Stored entries
....
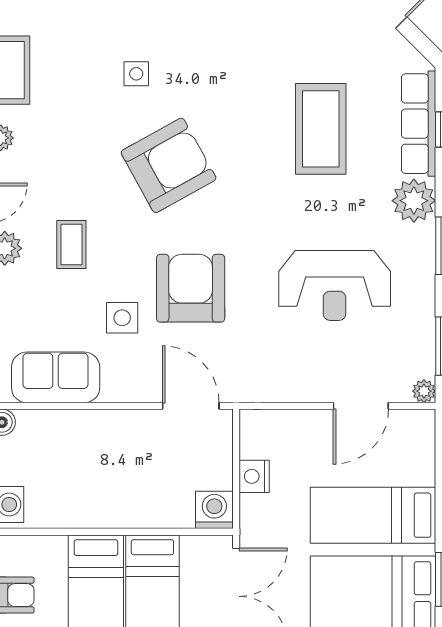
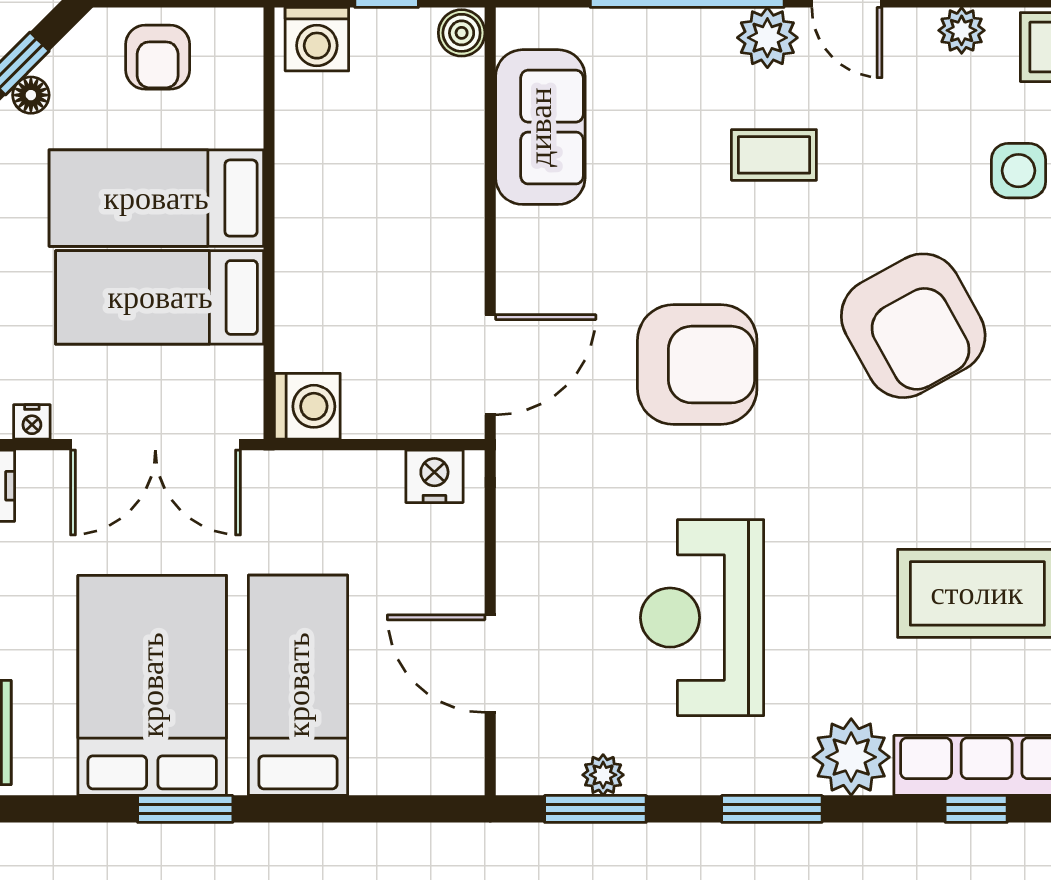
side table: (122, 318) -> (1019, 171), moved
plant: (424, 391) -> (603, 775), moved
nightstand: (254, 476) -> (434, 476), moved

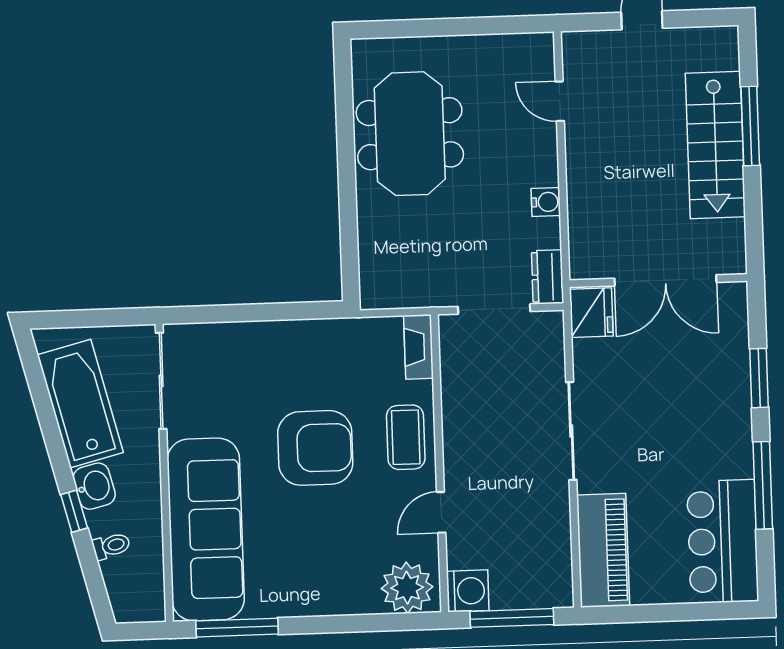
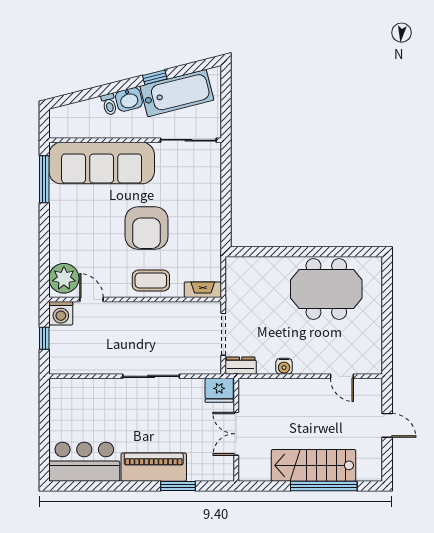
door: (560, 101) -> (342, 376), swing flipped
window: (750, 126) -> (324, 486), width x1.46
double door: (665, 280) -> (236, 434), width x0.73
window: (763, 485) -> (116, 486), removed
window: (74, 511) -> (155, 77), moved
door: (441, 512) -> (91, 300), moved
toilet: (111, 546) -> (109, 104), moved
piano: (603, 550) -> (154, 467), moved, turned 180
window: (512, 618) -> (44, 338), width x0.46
....
Problem statement:
Only lines holding the word "window" are wanted, so copy each of them from the records above.

Exercise answer:
window: (750, 126) -> (324, 486), width x1.46
window: (763, 485) -> (116, 486), removed
window: (74, 511) -> (155, 77), moved
window: (512, 618) -> (44, 338), width x0.46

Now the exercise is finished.